=== Section Start ===

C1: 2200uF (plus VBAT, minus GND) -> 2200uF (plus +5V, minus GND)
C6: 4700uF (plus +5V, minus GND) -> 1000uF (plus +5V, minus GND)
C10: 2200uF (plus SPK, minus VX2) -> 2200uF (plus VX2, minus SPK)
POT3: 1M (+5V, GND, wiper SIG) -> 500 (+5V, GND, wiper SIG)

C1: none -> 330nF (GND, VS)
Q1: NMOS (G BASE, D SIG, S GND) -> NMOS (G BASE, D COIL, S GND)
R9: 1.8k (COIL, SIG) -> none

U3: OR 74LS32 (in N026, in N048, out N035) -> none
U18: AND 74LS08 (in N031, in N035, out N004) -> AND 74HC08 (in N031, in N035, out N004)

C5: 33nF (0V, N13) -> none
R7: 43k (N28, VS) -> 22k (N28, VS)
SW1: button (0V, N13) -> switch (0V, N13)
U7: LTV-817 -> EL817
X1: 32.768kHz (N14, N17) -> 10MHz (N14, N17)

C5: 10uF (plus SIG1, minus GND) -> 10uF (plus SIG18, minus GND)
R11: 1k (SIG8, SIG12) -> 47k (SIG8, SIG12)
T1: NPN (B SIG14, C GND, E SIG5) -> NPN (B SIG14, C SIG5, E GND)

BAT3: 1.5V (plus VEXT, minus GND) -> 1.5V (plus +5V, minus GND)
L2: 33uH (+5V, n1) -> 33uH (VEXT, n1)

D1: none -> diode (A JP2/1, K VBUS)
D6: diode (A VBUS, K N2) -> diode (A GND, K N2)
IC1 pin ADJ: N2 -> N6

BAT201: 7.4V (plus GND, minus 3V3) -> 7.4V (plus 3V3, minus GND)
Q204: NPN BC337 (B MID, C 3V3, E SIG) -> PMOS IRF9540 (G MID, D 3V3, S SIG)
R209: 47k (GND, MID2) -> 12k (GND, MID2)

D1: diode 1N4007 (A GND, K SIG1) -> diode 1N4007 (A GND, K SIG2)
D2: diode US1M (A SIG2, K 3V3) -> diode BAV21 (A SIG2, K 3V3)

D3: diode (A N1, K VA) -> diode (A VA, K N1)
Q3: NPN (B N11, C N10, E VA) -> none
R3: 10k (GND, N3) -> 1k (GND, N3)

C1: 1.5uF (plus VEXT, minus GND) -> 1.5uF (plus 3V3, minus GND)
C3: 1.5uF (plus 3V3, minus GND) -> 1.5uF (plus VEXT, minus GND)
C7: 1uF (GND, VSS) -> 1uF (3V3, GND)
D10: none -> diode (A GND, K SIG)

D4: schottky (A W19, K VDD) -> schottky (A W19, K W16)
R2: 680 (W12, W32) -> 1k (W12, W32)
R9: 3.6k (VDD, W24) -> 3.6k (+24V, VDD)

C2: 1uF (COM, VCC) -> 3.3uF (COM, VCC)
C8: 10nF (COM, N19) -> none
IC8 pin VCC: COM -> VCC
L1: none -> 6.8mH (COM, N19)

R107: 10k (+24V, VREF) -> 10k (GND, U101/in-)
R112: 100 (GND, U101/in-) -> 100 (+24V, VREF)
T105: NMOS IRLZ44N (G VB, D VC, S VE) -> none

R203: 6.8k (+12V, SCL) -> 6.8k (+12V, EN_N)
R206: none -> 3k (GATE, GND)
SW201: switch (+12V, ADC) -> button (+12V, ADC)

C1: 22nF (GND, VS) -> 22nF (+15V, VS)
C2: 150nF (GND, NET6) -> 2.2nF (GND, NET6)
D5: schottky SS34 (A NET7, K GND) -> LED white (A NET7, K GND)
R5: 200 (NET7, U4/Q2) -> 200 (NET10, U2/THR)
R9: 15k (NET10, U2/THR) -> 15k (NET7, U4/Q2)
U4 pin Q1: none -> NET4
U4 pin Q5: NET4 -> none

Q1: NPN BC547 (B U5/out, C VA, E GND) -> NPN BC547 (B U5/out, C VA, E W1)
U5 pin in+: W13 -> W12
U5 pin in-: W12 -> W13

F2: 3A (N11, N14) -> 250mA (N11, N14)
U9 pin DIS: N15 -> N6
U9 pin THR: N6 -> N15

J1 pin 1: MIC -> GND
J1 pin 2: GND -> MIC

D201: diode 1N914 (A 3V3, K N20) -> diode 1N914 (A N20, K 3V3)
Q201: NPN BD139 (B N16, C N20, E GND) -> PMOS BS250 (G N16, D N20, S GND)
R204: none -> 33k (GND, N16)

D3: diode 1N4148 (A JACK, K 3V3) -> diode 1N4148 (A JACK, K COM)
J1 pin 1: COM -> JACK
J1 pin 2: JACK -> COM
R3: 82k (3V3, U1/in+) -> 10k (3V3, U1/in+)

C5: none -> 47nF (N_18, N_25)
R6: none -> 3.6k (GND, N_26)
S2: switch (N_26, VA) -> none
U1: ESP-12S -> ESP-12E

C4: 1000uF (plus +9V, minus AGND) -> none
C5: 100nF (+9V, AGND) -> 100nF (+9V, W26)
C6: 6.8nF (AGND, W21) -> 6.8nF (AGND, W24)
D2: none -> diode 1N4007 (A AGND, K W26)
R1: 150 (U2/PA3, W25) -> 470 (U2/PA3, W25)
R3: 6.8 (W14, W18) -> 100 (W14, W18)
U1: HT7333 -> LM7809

=== Section End ===

The lines to return are those in the entries above that include "button".

SW1: button (0V, N13) -> switch (0V, N13)
SW201: switch (+12V, ADC) -> button (+12V, ADC)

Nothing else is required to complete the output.